(Recorded information Opens)

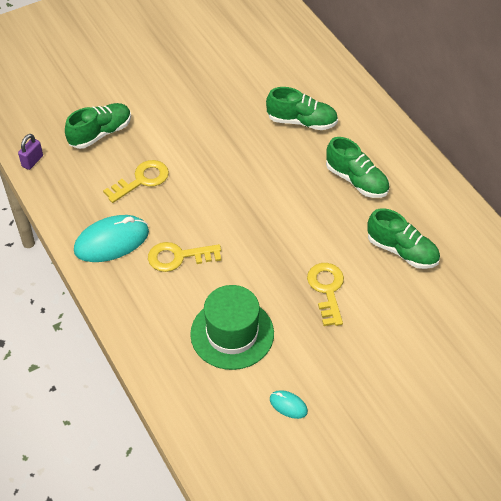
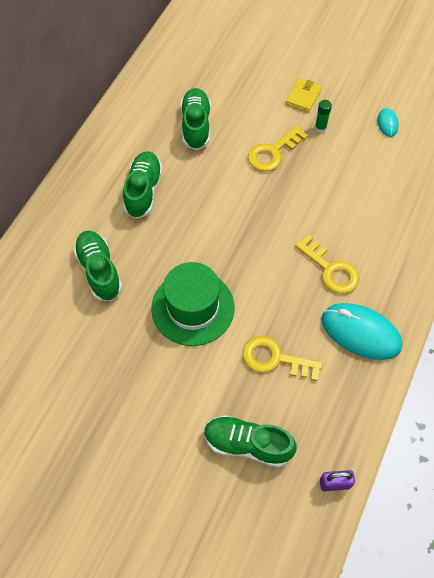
camera: 125 degrees left, 10 degrees up
(232, 333) = (365, 188): green hat -> green hat (193, 308)
(326, 344) = (320, 128): none -> green glue stick
(376, 355) = (303, 97): none -> yellow wallet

(Recorded information Closes)

## Problem requirements
Go through the listing above and locate each line that holds the word "green". Copy those lines.

## Exercise result
(232, 333) = (365, 188): green hat -> green hat (193, 308)
(326, 344) = (320, 128): none -> green glue stick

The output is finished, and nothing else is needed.